#### [What is required]
Where the word "white" appears in a line below, copy the whole line.

Spatial reasoning data

= Beginning of Section =

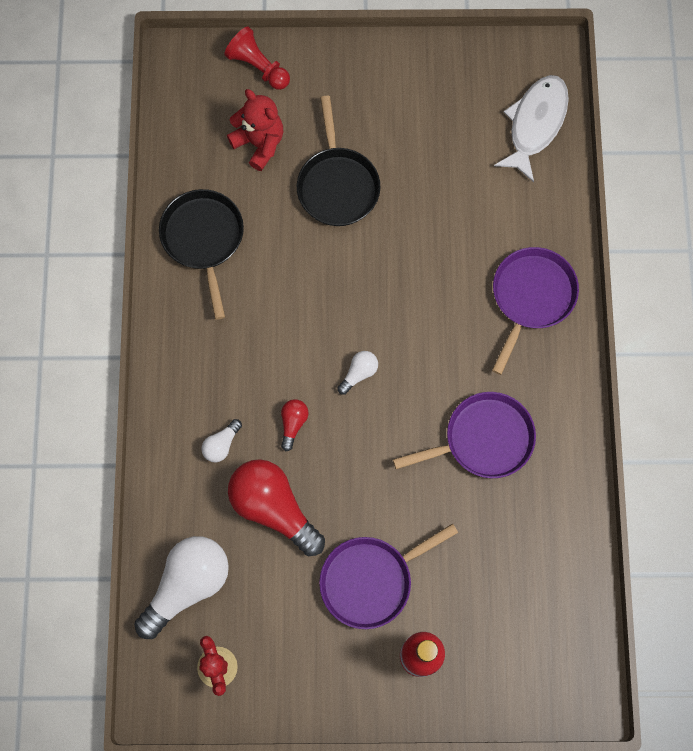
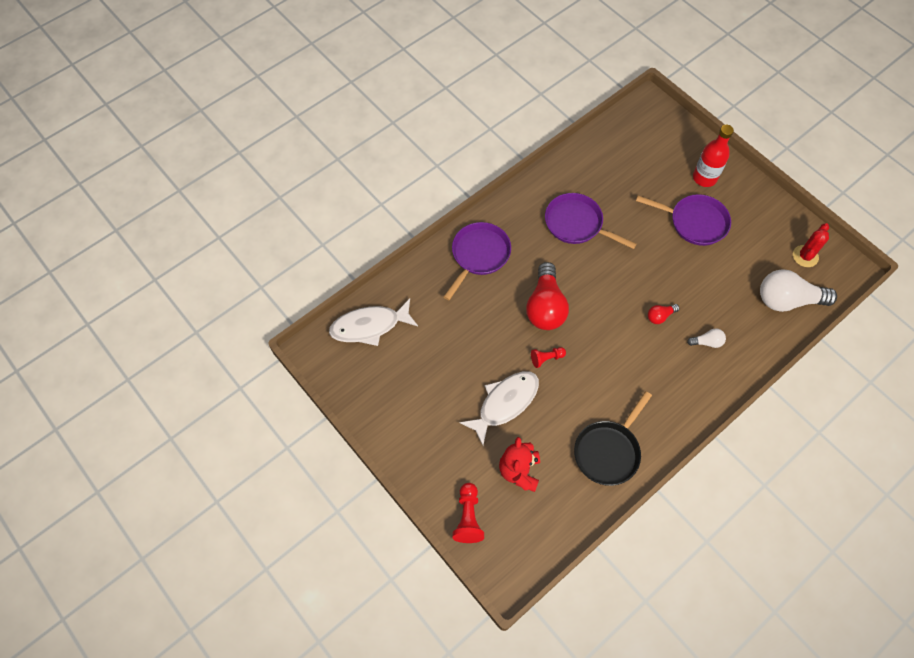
camera: 130 degrees left, 10 degrees down
(274, 508) = (709, 291): red light bulb -> red light bulb (545, 306)
(337, 185) = (505, 403): black pan -> white fish
(349, 264) = (546, 358): none -> red pawn
(359, 373) = (602, 306): white light bulb -> none
(531, 297) = (479, 255): purple pan -> purple pan turned 135 degrees clockwise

= End of Section =

#### [Answer section]
(337, 185) = (505, 403): black pan -> white fish
(359, 373) = (602, 306): white light bulb -> none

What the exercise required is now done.